- DIRECTIVE -
Start at the line with "(517, 174) = (658, 288): orange" in the records below, stop at the line with "(526, 307) = (459, 347): brown", and return every line in that span exactly, the two end lines included.

- DATA -
*** Begin section ***
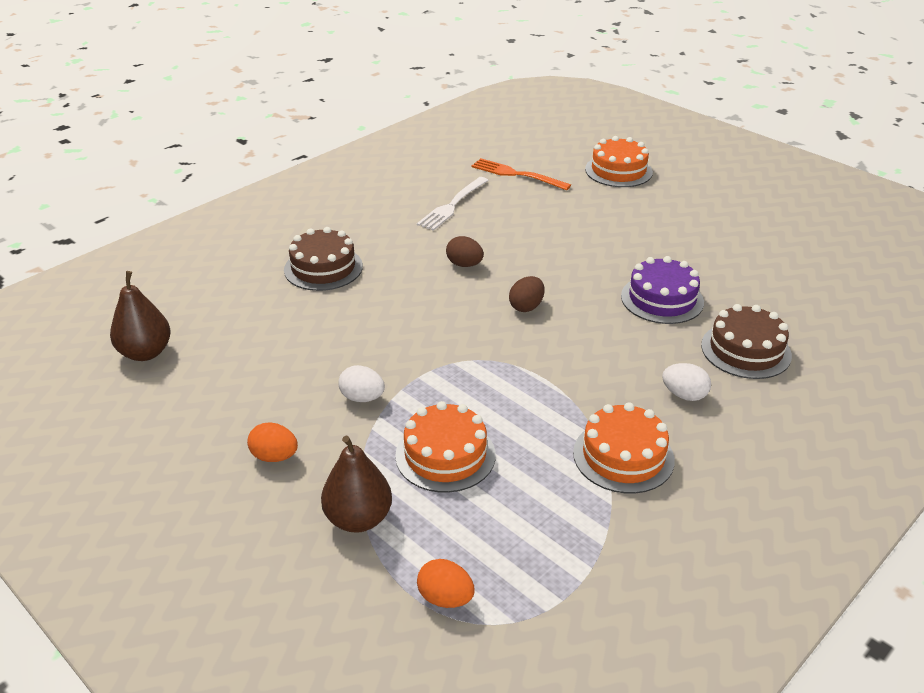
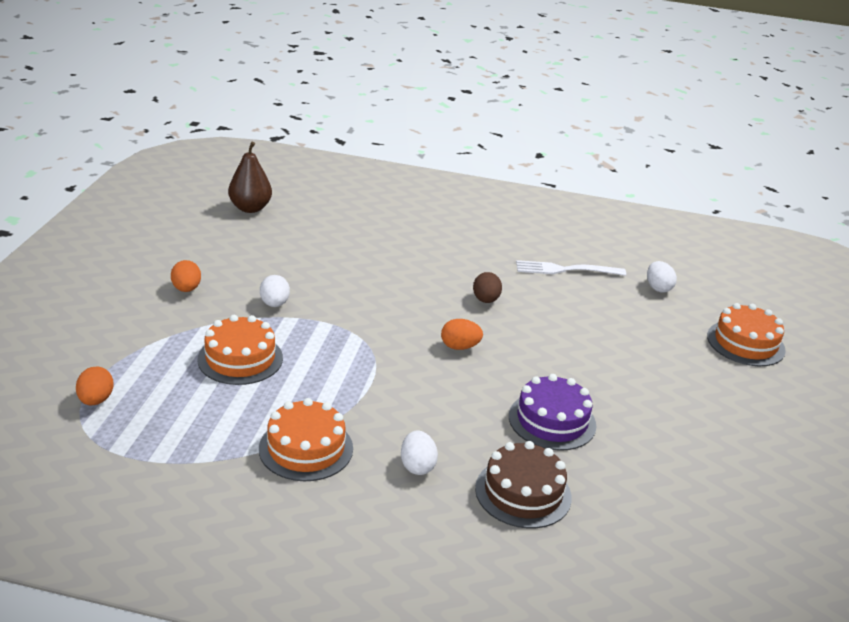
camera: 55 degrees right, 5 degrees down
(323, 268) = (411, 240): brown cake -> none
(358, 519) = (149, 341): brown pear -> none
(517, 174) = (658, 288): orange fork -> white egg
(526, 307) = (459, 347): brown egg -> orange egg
*** End section ***
*** Begin section ***
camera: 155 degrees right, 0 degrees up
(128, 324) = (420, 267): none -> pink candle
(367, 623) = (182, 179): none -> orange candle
*** End section ***
- EXERCISE RESPONSE -
(517, 174) = (658, 288): orange fork -> white egg
(526, 307) = (459, 347): brown egg -> orange egg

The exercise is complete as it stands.